**Records from a dataset**
········
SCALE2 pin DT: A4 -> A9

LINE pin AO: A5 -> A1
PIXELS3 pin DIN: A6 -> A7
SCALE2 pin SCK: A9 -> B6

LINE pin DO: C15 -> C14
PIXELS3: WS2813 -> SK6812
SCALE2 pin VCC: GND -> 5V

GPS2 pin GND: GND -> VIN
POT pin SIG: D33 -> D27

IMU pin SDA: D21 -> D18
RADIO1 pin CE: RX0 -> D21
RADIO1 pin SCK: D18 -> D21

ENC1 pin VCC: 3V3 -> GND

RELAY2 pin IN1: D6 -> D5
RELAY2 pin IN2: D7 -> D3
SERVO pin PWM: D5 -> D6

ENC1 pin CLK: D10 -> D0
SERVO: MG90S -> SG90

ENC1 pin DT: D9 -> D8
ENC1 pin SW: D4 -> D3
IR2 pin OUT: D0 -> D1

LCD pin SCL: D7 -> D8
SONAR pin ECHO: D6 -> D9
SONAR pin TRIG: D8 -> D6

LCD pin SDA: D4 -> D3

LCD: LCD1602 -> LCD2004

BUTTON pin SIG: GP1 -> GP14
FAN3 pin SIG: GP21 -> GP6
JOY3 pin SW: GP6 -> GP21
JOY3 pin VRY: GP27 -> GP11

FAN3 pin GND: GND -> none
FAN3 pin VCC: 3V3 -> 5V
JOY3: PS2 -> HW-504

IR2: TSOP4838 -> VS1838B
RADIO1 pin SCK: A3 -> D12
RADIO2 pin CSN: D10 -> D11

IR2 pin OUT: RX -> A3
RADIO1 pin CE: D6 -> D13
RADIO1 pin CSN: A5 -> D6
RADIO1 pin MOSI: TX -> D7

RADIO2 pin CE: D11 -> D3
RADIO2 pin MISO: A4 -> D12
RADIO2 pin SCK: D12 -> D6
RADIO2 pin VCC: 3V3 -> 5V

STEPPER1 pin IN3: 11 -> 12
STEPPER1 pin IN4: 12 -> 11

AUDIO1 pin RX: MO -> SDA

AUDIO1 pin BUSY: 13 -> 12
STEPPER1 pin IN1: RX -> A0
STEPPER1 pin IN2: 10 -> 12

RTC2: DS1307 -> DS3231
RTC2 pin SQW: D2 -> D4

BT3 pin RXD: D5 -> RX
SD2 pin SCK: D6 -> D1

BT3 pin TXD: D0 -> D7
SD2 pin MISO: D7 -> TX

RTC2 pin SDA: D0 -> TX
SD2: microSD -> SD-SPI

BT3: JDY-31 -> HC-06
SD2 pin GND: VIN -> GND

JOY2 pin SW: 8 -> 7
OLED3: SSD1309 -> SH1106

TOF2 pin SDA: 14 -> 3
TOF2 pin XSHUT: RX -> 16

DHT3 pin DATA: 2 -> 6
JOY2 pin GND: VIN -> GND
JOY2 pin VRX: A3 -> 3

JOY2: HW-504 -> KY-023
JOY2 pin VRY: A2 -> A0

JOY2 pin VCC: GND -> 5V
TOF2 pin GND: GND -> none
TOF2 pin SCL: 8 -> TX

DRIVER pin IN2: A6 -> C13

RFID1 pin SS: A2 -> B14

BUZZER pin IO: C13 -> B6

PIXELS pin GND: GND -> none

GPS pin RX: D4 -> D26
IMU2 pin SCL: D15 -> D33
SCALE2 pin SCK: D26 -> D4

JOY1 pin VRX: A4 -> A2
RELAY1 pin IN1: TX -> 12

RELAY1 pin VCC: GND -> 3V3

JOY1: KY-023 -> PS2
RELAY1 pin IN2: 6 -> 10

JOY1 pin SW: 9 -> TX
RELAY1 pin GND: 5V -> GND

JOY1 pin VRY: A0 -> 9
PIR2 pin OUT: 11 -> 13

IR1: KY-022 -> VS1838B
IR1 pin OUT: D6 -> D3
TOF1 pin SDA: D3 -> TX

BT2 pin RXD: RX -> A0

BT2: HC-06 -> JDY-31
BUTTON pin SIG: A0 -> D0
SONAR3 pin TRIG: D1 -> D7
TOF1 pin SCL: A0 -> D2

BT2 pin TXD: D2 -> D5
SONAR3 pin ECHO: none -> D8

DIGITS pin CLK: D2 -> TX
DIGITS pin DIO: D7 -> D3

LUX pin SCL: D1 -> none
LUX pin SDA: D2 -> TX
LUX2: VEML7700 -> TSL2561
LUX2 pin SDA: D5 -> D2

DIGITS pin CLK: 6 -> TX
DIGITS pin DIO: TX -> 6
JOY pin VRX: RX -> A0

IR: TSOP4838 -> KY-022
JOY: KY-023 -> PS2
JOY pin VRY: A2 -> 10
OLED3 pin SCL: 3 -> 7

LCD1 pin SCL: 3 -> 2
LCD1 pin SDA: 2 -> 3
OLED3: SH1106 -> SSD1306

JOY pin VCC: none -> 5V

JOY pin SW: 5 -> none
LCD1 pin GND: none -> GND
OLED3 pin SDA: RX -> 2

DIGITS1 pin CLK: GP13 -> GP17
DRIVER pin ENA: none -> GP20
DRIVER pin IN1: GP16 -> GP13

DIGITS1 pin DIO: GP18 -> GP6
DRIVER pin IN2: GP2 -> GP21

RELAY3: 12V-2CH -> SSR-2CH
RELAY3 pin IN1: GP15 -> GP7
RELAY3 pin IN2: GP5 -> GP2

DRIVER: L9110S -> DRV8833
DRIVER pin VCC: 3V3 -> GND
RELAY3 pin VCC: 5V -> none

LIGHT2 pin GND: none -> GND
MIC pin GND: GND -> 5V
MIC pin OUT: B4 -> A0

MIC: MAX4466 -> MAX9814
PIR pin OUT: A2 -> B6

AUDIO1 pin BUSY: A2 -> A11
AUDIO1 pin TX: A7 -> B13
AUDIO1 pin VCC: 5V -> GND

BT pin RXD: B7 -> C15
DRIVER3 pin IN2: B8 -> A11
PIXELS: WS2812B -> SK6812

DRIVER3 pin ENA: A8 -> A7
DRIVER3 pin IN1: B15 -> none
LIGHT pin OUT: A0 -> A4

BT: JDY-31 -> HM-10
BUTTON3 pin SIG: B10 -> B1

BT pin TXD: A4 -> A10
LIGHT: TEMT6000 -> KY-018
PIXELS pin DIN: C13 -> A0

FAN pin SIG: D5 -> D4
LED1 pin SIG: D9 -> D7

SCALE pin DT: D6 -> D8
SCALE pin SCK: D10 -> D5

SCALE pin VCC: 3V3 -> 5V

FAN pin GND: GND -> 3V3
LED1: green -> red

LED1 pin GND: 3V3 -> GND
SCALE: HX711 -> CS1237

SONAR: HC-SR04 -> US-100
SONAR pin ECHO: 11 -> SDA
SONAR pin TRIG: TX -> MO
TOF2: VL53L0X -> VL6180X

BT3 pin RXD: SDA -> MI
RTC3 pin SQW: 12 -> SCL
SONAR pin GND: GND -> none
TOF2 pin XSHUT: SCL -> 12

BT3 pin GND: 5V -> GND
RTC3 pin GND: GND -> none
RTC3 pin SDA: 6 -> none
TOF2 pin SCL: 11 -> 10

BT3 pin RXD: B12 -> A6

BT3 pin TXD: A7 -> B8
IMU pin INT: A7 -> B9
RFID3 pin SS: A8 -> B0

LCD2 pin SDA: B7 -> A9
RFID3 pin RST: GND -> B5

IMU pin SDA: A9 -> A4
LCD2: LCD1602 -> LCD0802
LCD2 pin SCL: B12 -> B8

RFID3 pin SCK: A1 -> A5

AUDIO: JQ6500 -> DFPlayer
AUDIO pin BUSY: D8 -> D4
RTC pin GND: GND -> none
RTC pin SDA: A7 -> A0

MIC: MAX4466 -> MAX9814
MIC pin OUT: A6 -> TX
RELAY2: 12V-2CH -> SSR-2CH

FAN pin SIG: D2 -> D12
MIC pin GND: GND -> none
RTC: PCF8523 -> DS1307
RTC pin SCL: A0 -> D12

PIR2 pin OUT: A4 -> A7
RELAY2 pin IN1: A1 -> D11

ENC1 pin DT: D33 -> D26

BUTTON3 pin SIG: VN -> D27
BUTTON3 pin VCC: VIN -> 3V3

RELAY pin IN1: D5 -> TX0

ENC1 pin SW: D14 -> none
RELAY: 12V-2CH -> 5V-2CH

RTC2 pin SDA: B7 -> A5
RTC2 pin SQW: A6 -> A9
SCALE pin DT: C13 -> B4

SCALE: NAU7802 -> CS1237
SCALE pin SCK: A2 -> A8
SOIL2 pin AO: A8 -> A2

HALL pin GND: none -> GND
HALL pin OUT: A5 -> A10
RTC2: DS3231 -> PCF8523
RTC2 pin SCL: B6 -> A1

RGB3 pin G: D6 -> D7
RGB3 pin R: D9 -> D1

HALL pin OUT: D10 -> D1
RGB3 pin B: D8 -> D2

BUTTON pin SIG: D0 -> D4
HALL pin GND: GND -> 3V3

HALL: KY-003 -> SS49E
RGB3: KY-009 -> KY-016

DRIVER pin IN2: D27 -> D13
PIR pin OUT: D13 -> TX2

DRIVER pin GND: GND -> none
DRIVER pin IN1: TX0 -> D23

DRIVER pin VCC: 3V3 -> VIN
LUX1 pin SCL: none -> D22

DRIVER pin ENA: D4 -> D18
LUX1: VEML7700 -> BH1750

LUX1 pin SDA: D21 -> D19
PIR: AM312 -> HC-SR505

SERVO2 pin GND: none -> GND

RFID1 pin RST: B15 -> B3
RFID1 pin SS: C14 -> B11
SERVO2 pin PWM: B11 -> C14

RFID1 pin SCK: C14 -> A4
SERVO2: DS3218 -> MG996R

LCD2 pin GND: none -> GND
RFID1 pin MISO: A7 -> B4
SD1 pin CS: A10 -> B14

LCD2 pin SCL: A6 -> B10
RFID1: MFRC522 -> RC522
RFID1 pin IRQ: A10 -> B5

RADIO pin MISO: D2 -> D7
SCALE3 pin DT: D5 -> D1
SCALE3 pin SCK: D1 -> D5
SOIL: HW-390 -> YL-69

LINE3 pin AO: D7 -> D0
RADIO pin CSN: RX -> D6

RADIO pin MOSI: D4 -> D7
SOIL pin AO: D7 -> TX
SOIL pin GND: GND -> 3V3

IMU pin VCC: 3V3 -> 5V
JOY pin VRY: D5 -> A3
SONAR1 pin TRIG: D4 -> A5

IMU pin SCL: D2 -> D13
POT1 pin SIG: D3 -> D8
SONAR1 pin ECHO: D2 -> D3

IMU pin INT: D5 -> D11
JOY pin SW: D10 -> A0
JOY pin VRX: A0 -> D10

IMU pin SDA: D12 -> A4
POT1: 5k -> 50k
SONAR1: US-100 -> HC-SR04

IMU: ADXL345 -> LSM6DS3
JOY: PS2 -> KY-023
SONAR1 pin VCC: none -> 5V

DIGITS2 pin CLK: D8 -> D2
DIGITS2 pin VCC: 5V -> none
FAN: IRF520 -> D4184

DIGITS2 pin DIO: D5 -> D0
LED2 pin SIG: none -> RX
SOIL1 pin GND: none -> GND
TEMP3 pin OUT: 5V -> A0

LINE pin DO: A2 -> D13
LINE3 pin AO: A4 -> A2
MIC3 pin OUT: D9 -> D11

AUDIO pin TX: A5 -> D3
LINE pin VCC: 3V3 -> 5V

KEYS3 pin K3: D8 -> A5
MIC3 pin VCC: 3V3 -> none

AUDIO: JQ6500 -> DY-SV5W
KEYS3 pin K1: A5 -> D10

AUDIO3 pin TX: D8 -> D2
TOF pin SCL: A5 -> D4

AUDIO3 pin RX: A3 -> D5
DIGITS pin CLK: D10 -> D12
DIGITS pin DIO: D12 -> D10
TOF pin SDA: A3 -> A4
········
**WHAT TO PRODUCE**
Figure out how many lines above include the string "BUSY", then report that number and nothing else.

**RESULT OF THIS EXERCISE**
3